(Directions for this task):
The response must consist of the lines below from the one with "(385, 256) = (268, 307): pink marker -> none" through the one with "(497, 367) = (357, 454): brown", exactly as they appear and with both ends kept.
━━━ Records for the task
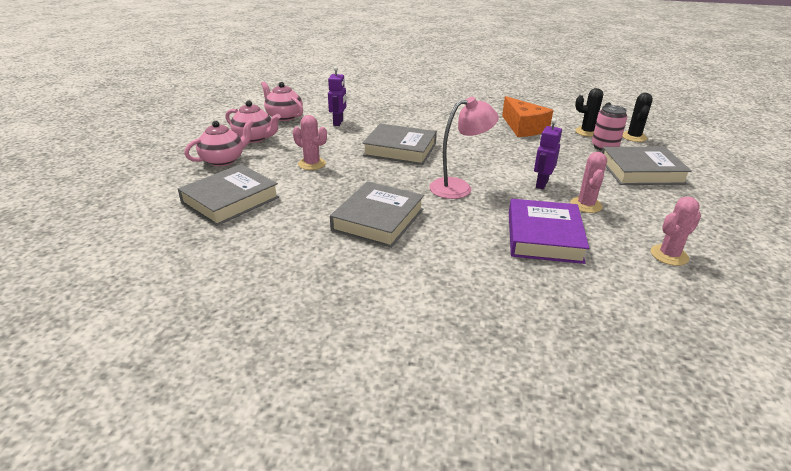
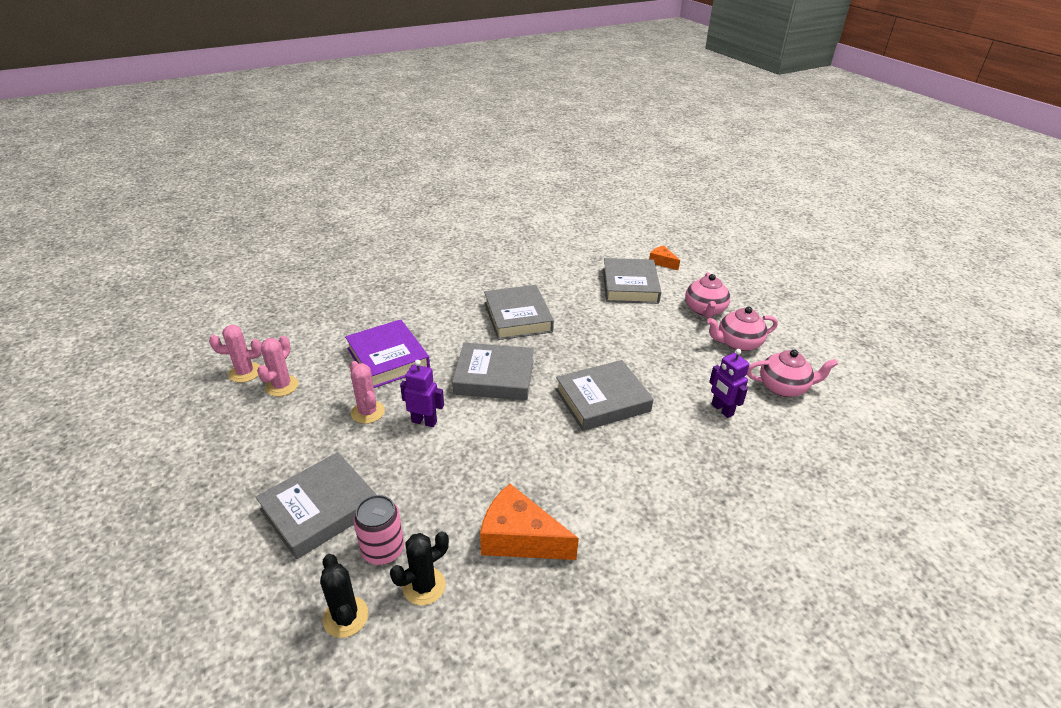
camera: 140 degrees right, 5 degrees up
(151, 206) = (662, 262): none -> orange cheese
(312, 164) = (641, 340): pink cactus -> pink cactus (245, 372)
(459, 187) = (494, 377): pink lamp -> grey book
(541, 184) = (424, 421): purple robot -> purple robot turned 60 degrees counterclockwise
━━━━━━
━━━ Records for the task
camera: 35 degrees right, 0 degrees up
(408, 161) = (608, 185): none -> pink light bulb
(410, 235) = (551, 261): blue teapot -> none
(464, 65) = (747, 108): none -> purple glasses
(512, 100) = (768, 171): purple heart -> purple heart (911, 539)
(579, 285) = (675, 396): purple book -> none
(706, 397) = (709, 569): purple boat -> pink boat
━━━━━━
━━━ Records for the task
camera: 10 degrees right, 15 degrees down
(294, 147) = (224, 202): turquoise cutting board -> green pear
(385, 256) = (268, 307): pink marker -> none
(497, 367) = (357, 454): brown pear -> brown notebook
━━━━━━
(Problem solution):
(385, 256) = (268, 307): pink marker -> none
(497, 367) = (357, 454): brown pear -> brown notebook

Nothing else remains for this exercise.